Task prompt:
Starting at the line that contains "grey headphones: 7 -> 6", restate each line word for word through the final line of the data, keeping both ends.

Input records:
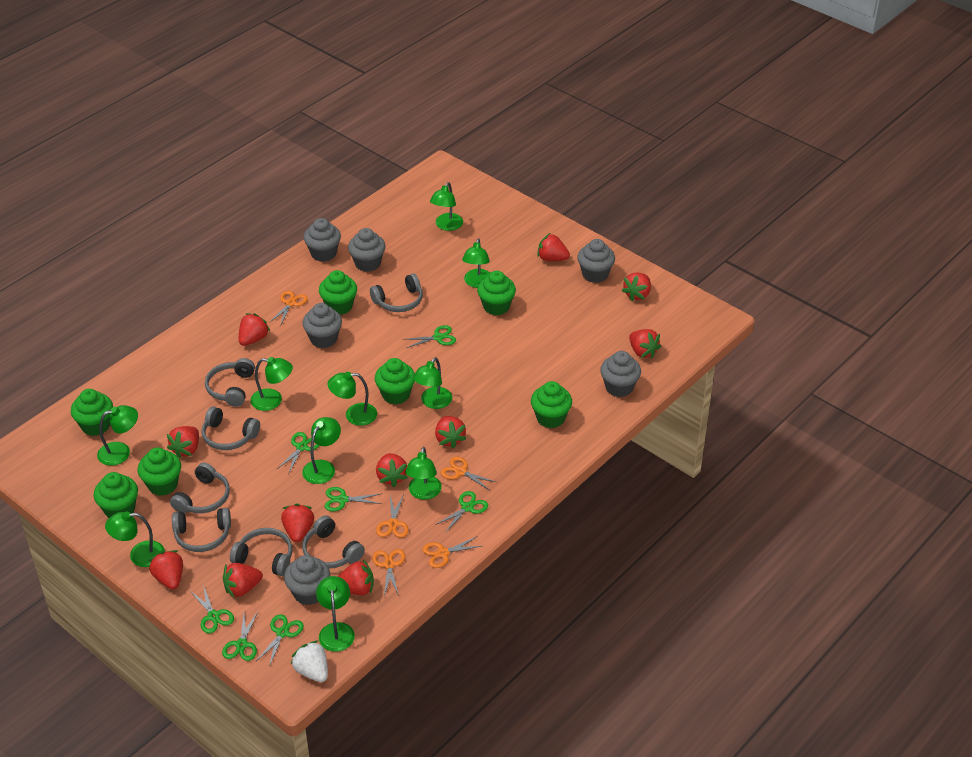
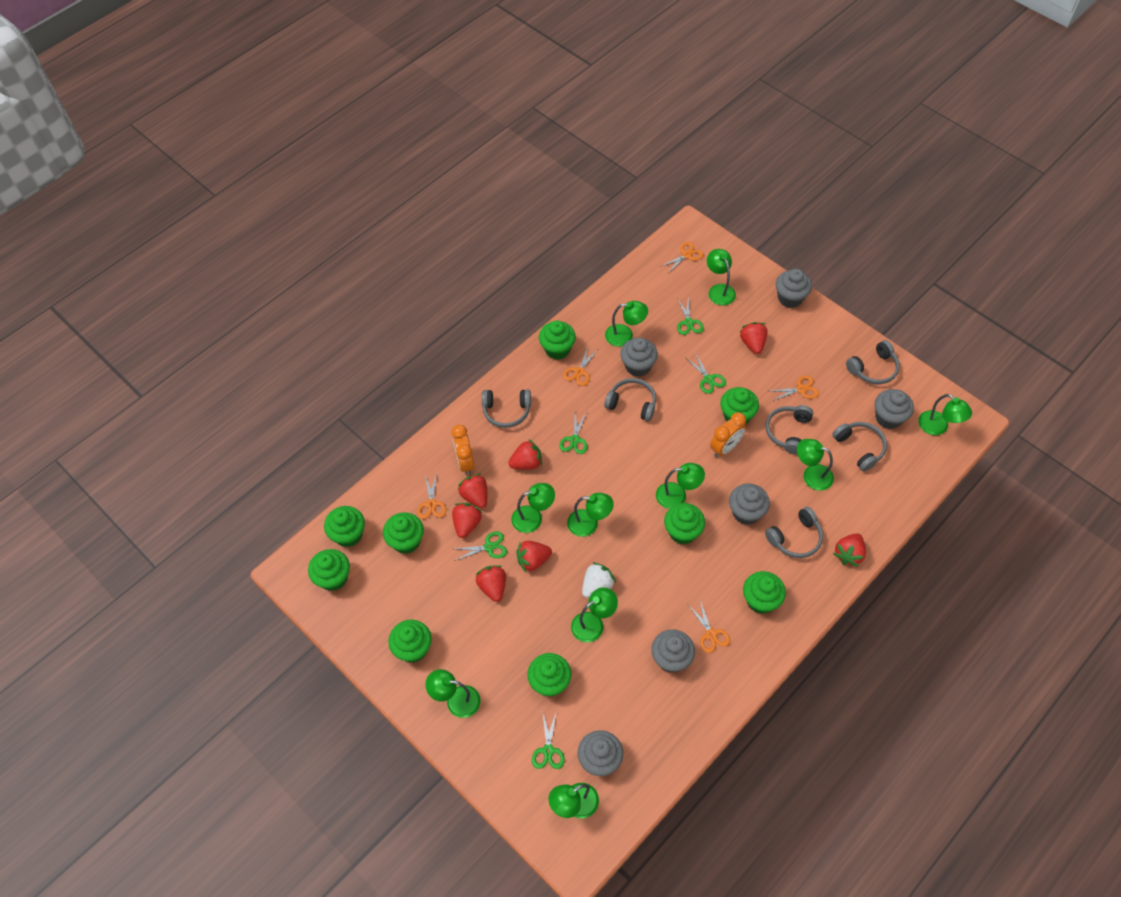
green cupcake: 7 -> 9
green scissors: 7 -> 5
grey headphones: 7 -> 6
orange clock: 0 -> 2
red strawberry: 11 -> 7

Response box:
grey headphones: 7 -> 6
orange clock: 0 -> 2
red strawberry: 11 -> 7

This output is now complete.